● **WHAT NEEDS TO BE DONE**
In your copy of the data, include no pictures and alter nothing else.

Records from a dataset
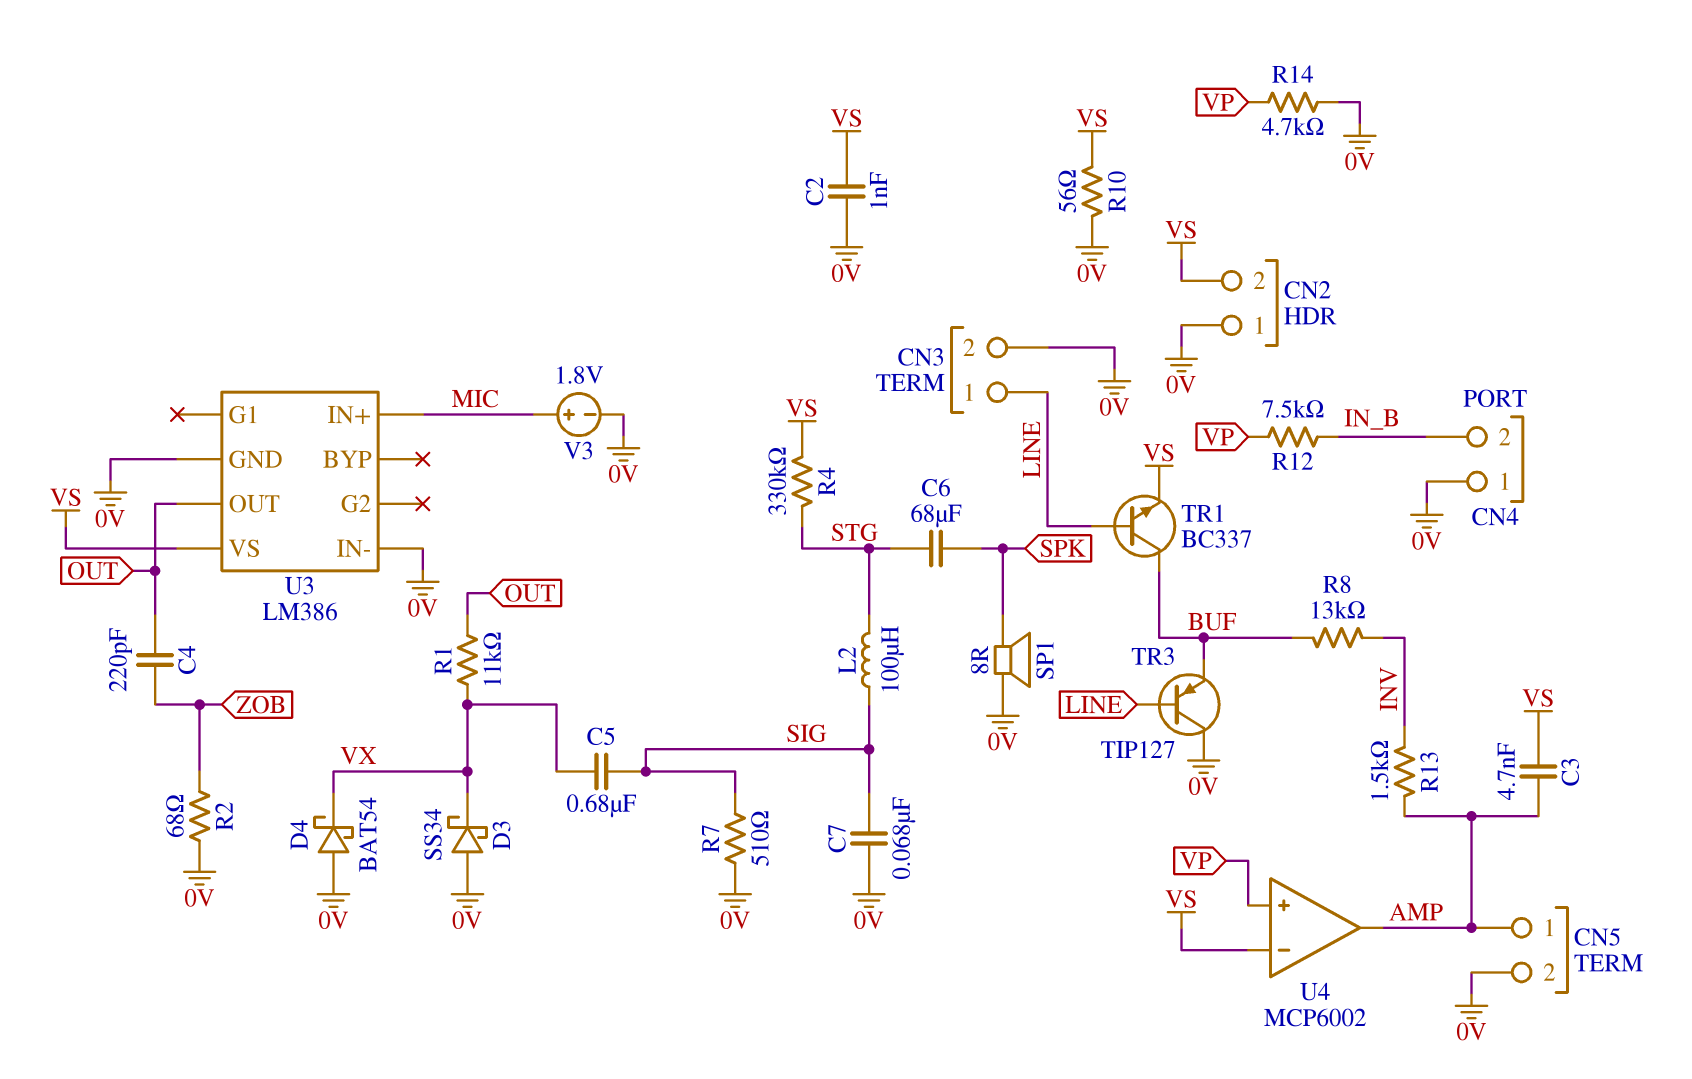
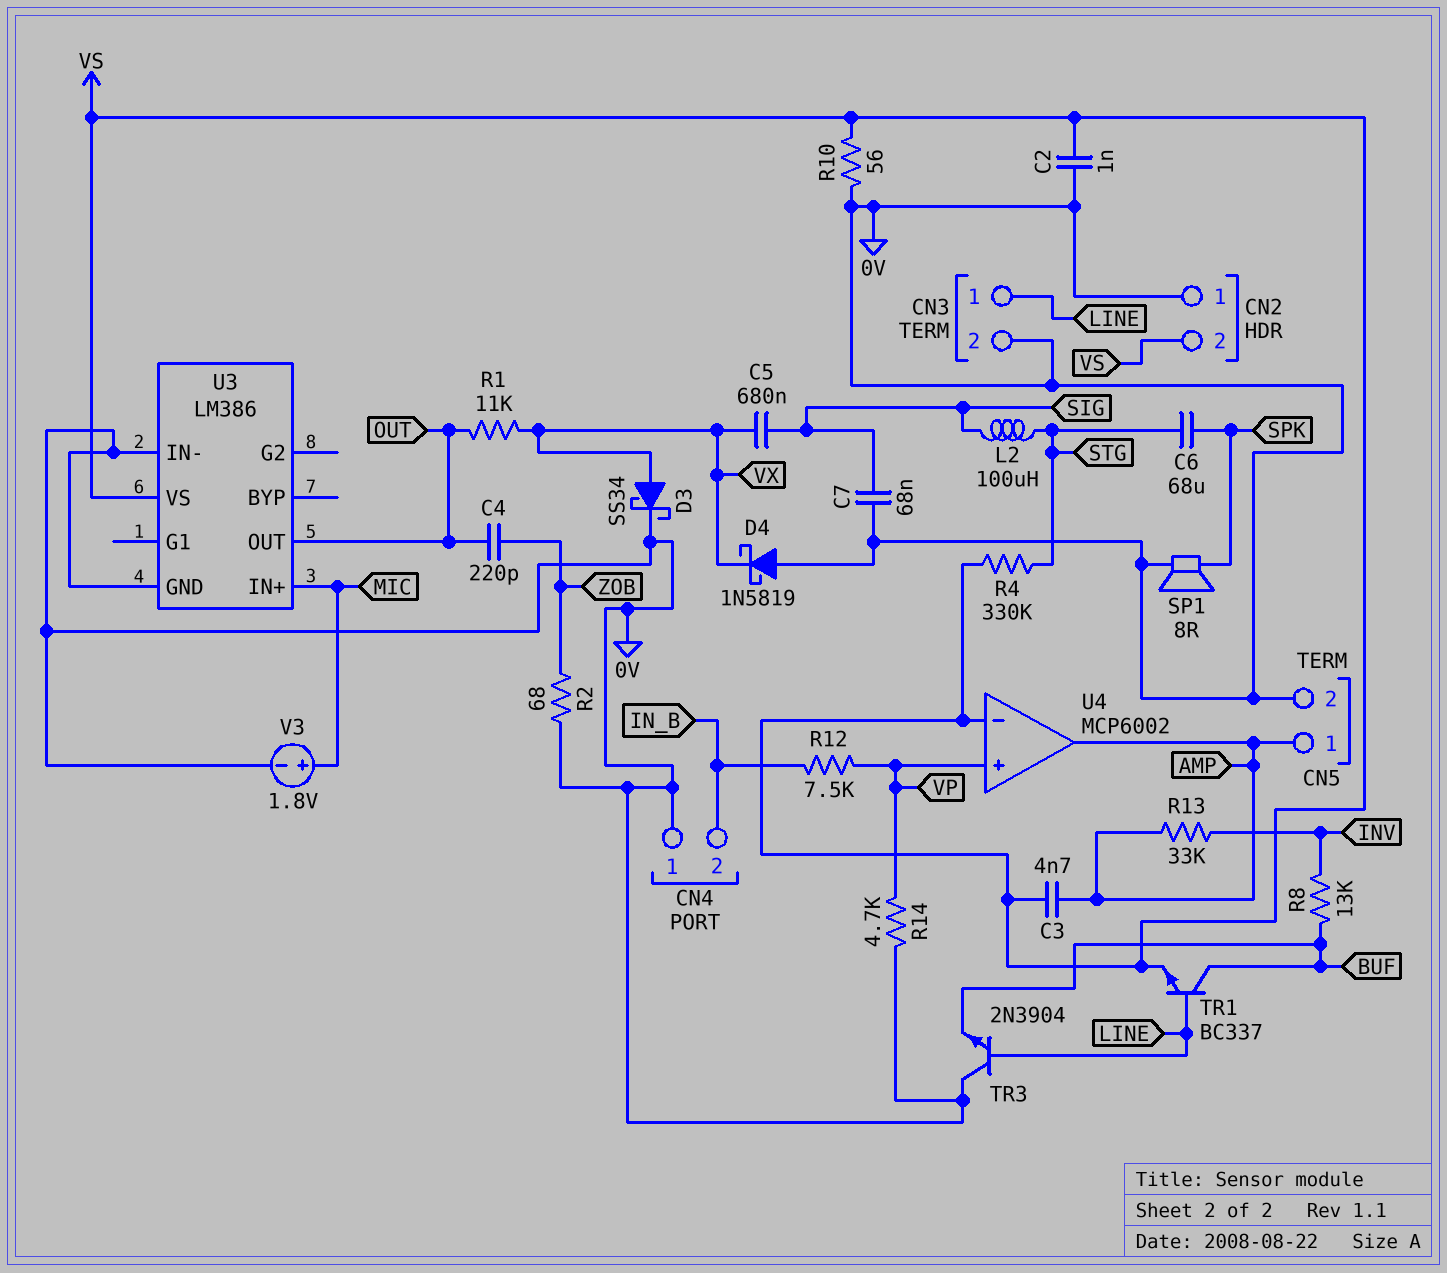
D3: schottky SS34 (A 0V, K VX) -> schottky SS34 (A VX, K 0V)
D4: schottky BAT54 (A 0V, K VX) -> schottky 1N5819 (A 0V, K VX)
R7: 510 (0V, SIG) -> none
R13: 1.5k (AMP, INV) -> 33k (AMP, INV)
TR3: PNP TIP127 (B LINE, C 0V, E BUF) -> NPN 2N3904 (B LINE, C 0V, E BUF)

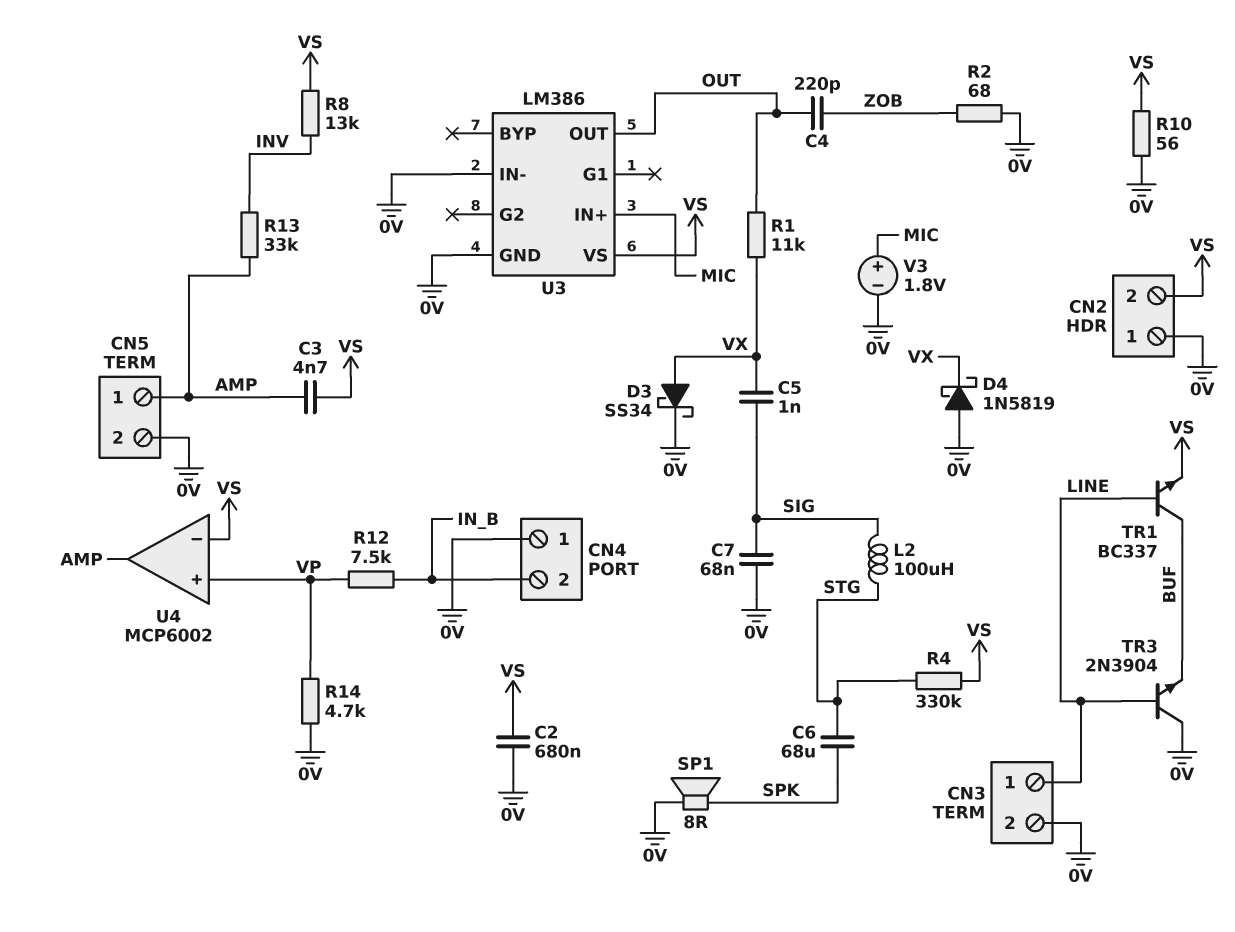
C2: 1nF (0V, VS) -> 680nF (0V, VS)
C5: 680nF (SIG, VX) -> 1nF (SIG, VX)
R8: 13k (BUF, INV) -> 13k (INV, VS)

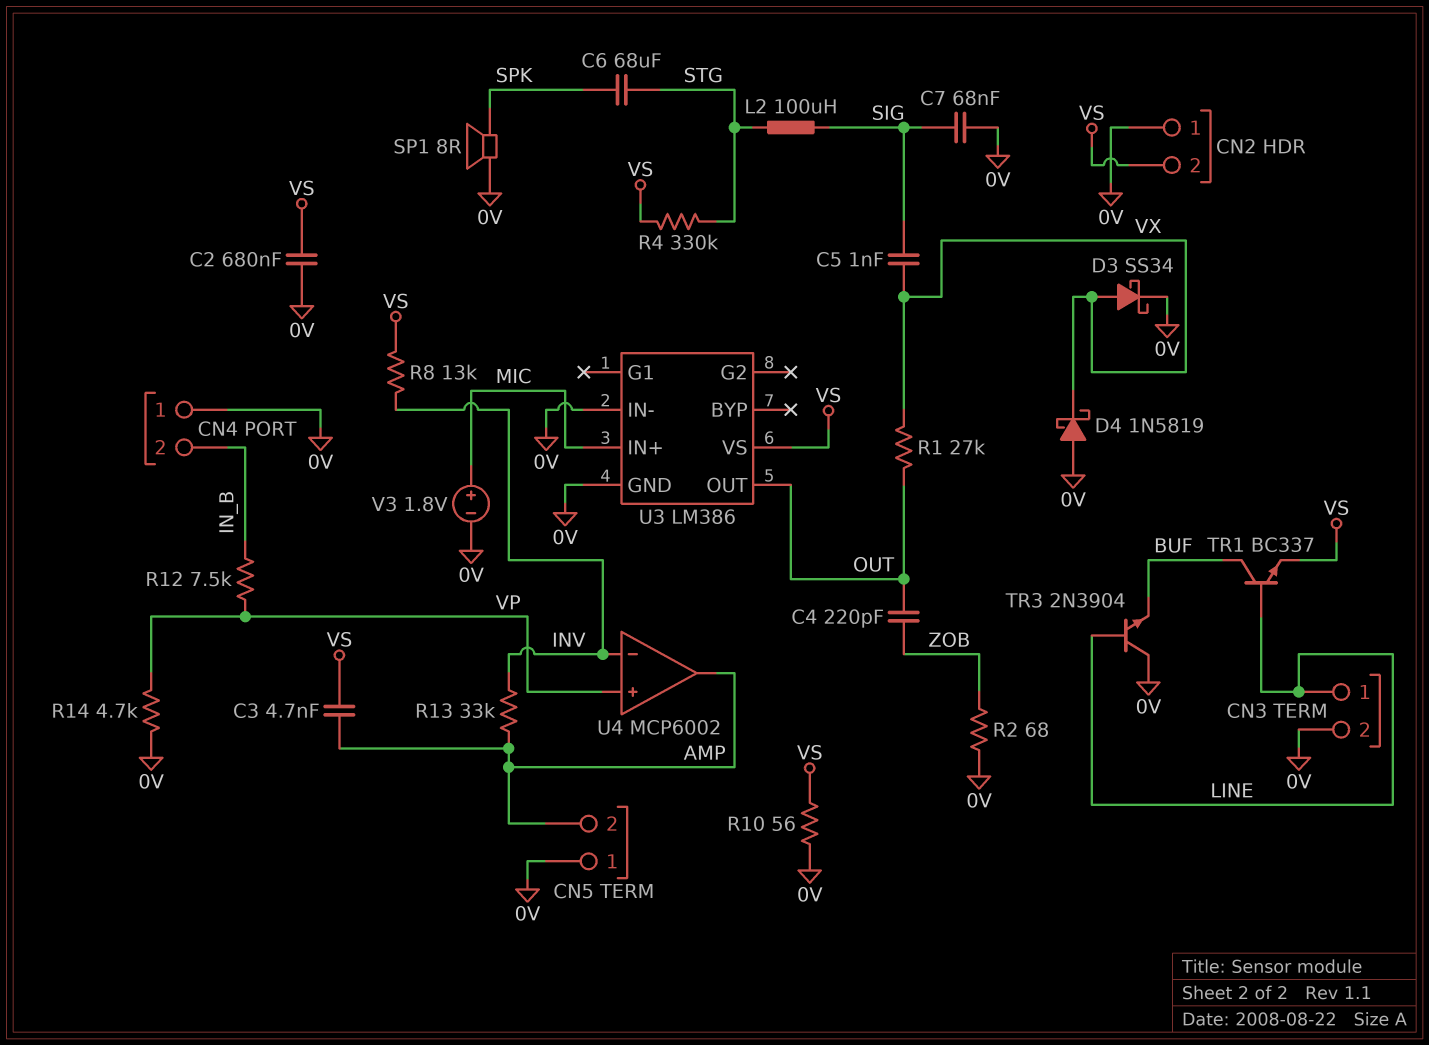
CN5 pin 1: AMP -> 0V
CN5 pin 2: 0V -> AMP
R1: 11k (OUT, VX) -> 27k (OUT, VX)
U4 pin in-: VS -> INV

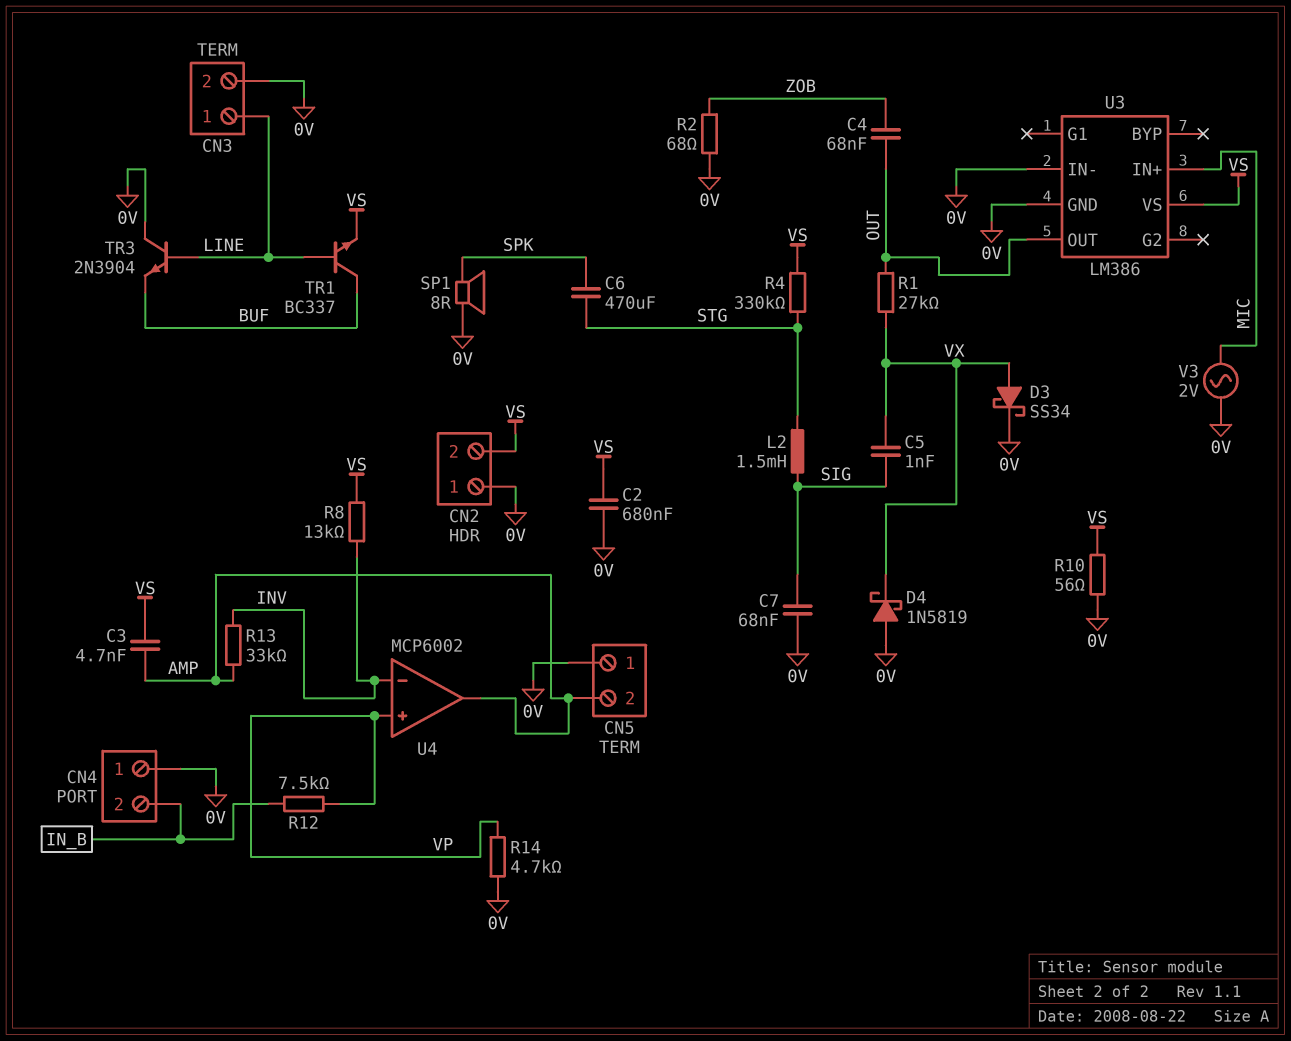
C4: 220pF (OUT, ZOB) -> 68nF (OUT, ZOB)
C6: 68uF (SPK, STG) -> 470uF (SPK, STG)
L2: 100uH (SIG, STG) -> 1.5mH (SIG, STG)
V3: 1.8V (plus MIC, minus 0V) -> AC 2V (0V, MIC)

● **SOLUTION TO THIS EXERCISE**
D3: schottky SS34 (A 0V, K VX) -> schottky SS34 (A VX, K 0V)
D4: schottky BAT54 (A 0V, K VX) -> schottky 1N5819 (A 0V, K VX)
R7: 510 (0V, SIG) -> none
R13: 1.5k (AMP, INV) -> 33k (AMP, INV)
TR3: PNP TIP127 (B LINE, C 0V, E BUF) -> NPN 2N3904 (B LINE, C 0V, E BUF)

C2: 1nF (0V, VS) -> 680nF (0V, VS)
C5: 680nF (SIG, VX) -> 1nF (SIG, VX)
R8: 13k (BUF, INV) -> 13k (INV, VS)

CN5 pin 1: AMP -> 0V
CN5 pin 2: 0V -> AMP
R1: 11k (OUT, VX) -> 27k (OUT, VX)
U4 pin in-: VS -> INV

C4: 220pF (OUT, ZOB) -> 68nF (OUT, ZOB)
C6: 68uF (SPK, STG) -> 470uF (SPK, STG)
L2: 100uH (SIG, STG) -> 1.5mH (SIG, STG)
V3: 1.8V (plus MIC, minus 0V) -> AC 2V (0V, MIC)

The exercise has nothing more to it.